THE TASK: Every entry below should be restated word for word, except for its images.

+===+

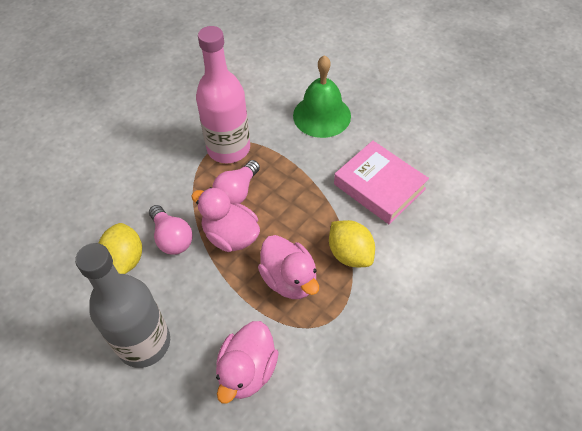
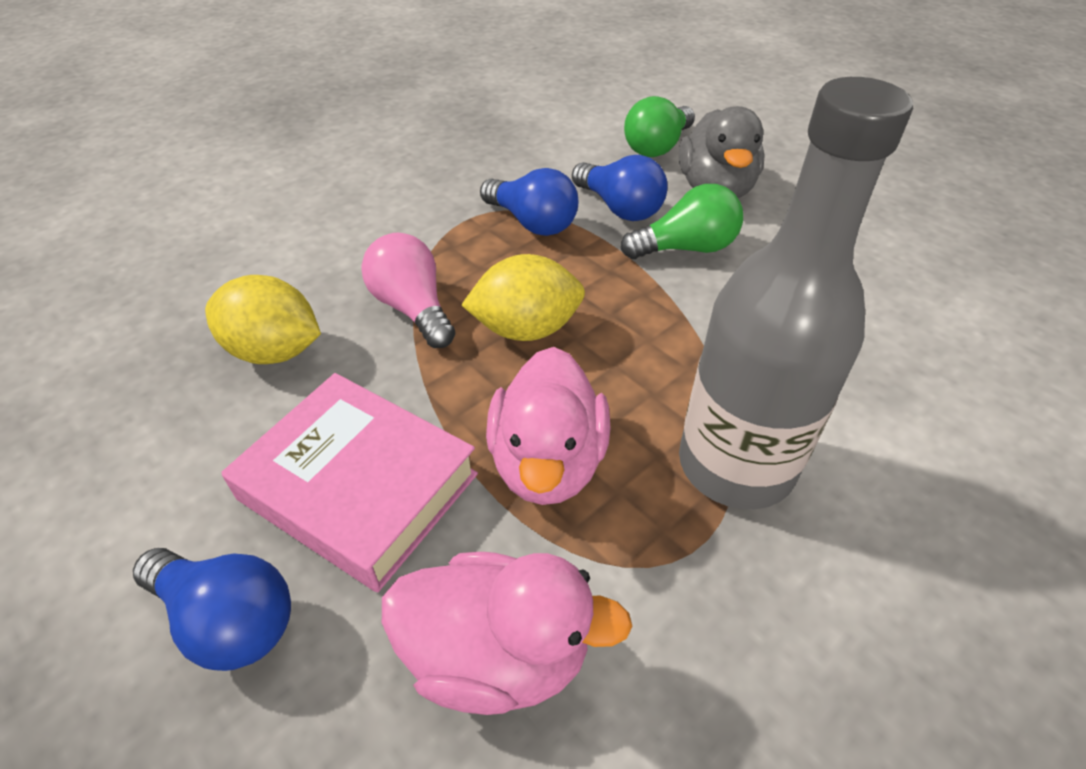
blue light bulb: 0 -> 3
green bell: 1 -> 0
green light bulb: 0 -> 2
grey duck: 0 -> 1
pink bottle: 1 -> 0
pink duck: 3 -> 2
pink light bulb: 2 -> 1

+===+

ANSWER BELOW:
blue light bulb: 0 -> 3
green bell: 1 -> 0
green light bulb: 0 -> 2
grey duck: 0 -> 1
pink bottle: 1 -> 0
pink duck: 3 -> 2
pink light bulb: 2 -> 1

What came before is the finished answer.